§ MATERIAL SUPPLIED:
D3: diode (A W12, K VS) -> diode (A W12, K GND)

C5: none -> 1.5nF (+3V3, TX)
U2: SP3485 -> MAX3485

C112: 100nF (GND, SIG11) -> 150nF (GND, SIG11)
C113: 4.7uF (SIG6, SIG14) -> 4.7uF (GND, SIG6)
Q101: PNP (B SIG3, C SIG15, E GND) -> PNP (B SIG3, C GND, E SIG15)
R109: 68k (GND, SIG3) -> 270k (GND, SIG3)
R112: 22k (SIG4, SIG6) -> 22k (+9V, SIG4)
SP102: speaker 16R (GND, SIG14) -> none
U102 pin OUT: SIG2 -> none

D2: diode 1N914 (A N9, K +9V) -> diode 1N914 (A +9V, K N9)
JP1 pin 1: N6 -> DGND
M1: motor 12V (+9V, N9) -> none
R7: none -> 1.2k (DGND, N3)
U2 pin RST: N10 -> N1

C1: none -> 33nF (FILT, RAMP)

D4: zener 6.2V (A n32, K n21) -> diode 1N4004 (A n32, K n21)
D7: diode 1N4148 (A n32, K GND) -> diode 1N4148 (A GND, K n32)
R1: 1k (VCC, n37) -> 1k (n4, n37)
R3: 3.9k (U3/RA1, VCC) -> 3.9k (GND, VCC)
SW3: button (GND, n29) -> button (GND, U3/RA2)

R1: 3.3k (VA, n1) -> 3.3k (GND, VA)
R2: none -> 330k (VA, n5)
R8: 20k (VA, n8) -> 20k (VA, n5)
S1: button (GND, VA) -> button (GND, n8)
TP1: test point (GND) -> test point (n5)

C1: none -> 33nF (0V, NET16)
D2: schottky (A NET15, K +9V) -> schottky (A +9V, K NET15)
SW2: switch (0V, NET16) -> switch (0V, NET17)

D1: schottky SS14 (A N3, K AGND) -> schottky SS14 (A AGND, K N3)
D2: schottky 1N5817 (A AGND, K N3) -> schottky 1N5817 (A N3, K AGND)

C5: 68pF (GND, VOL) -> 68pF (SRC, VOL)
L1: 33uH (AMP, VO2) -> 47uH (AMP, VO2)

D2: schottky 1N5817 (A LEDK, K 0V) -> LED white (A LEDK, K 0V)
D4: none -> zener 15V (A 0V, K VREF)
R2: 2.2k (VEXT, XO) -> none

§ EXERCISE: The lines to retype, exactly and only, run from the first line of the material through the line with "R8: 20k (VA, n8) -> 20k (VA, n5)".

§ TASK SOLUTION:
D3: diode (A W12, K VS) -> diode (A W12, K GND)

C5: none -> 1.5nF (+3V3, TX)
U2: SP3485 -> MAX3485

C112: 100nF (GND, SIG11) -> 150nF (GND, SIG11)
C113: 4.7uF (SIG6, SIG14) -> 4.7uF (GND, SIG6)
Q101: PNP (B SIG3, C SIG15, E GND) -> PNP (B SIG3, C GND, E SIG15)
R109: 68k (GND, SIG3) -> 270k (GND, SIG3)
R112: 22k (SIG4, SIG6) -> 22k (+9V, SIG4)
SP102: speaker 16R (GND, SIG14) -> none
U102 pin OUT: SIG2 -> none

D2: diode 1N914 (A N9, K +9V) -> diode 1N914 (A +9V, K N9)
JP1 pin 1: N6 -> DGND
M1: motor 12V (+9V, N9) -> none
R7: none -> 1.2k (DGND, N3)
U2 pin RST: N10 -> N1

C1: none -> 33nF (FILT, RAMP)

D4: zener 6.2V (A n32, K n21) -> diode 1N4004 (A n32, K n21)
D7: diode 1N4148 (A n32, K GND) -> diode 1N4148 (A GND, K n32)
R1: 1k (VCC, n37) -> 1k (n4, n37)
R3: 3.9k (U3/RA1, VCC) -> 3.9k (GND, VCC)
SW3: button (GND, n29) -> button (GND, U3/RA2)

R1: 3.3k (VA, n1) -> 3.3k (GND, VA)
R2: none -> 330k (VA, n5)
R8: 20k (VA, n8) -> 20k (VA, n5)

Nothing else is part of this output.